Exercise description: Reproduce the entries exactly and omit the pictures.

Before-and-after object lists:

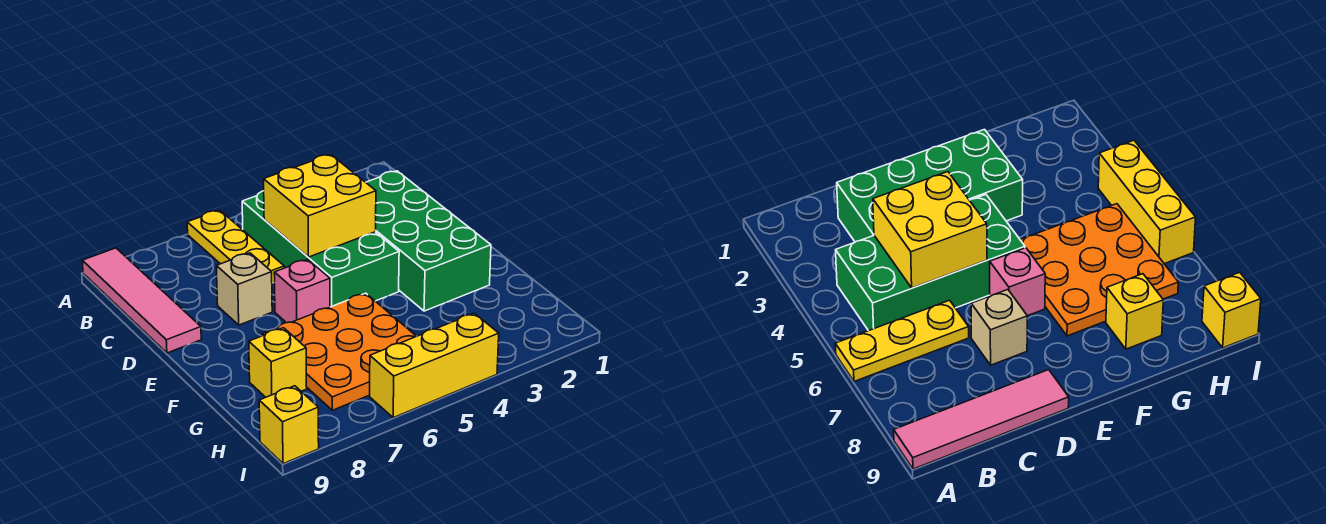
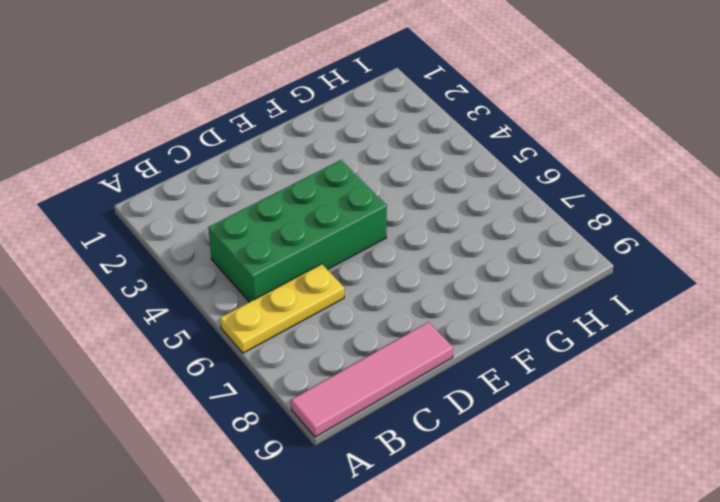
none -> green brick C2:F3 level 1
none -> tan brick D7 level 1

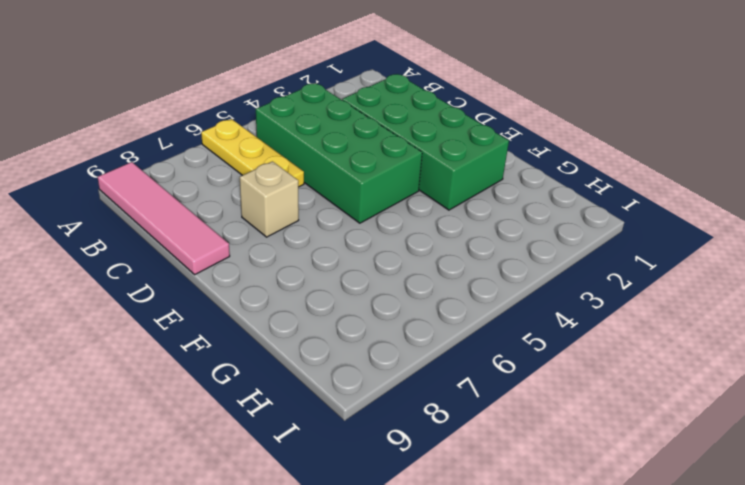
none -> pink brick E6 level 1
none -> orange plate F5:H7 level 1

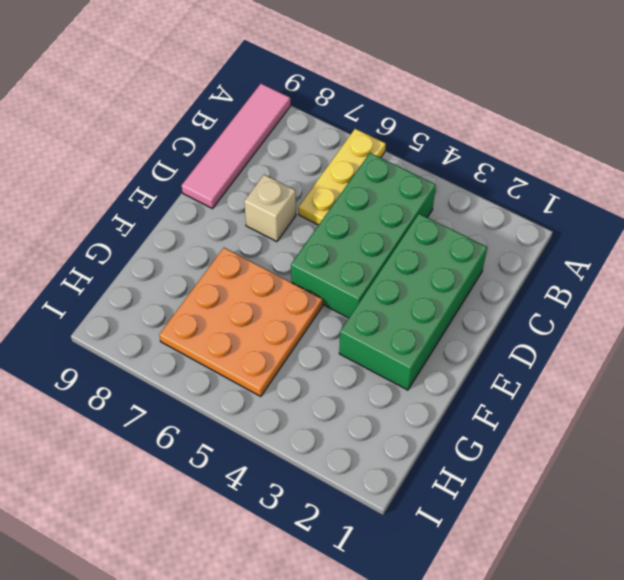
none -> pink brick E6 level 1
none -> yellow brick G8 level 1

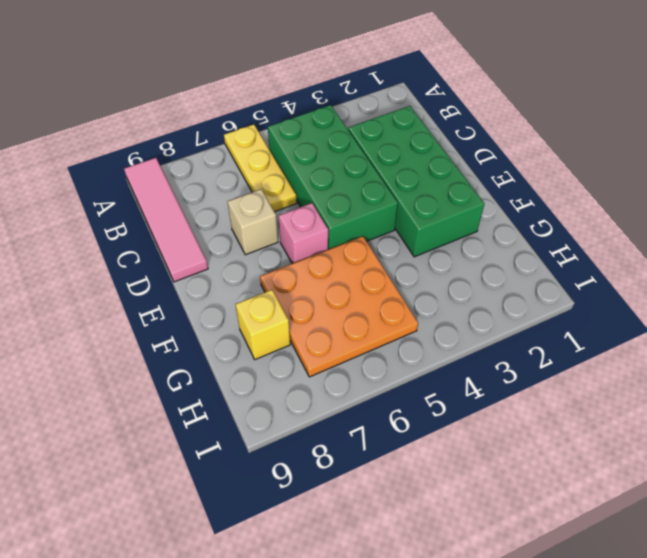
none -> yellow brick I4:I6 level 1
none -> yellow brick I9 level 1

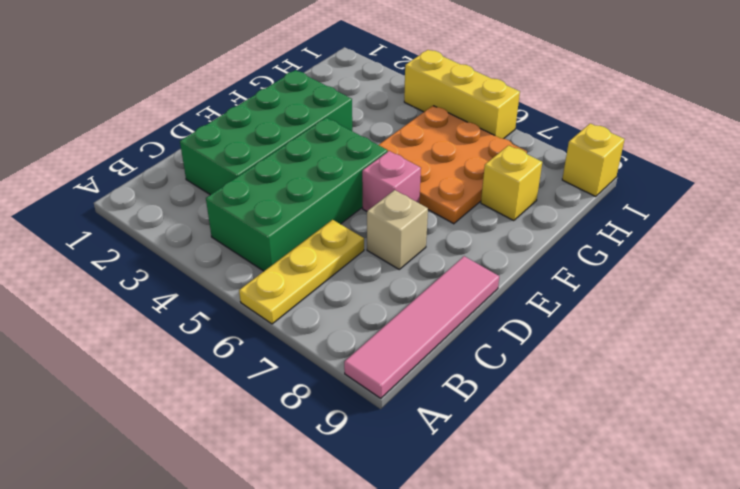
none -> yellow brick C4:D5 level 2

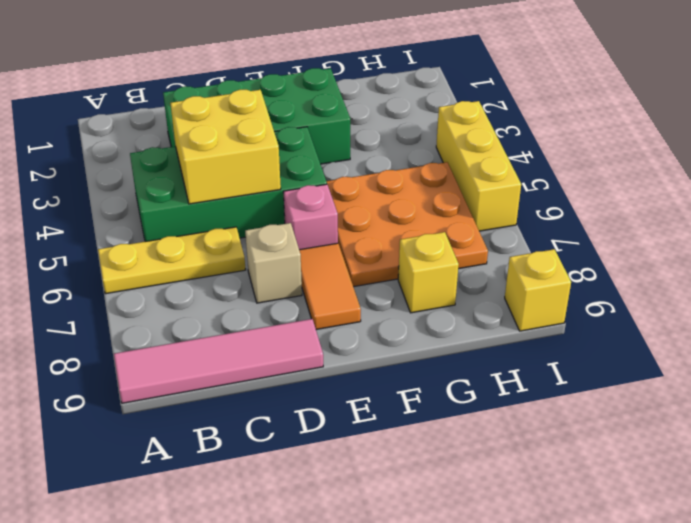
orange tile E7:E8 level 1 -> none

Output for this task:
none -> green brick C2:F3 level 1
none -> tan brick D7 level 1

none -> pink brick E6 level 1
none -> orange plate F5:H7 level 1

none -> pink brick E6 level 1
none -> yellow brick G8 level 1

none -> yellow brick I4:I6 level 1
none -> yellow brick I9 level 1

none -> yellow brick C4:D5 level 2

orange tile E7:E8 level 1 -> none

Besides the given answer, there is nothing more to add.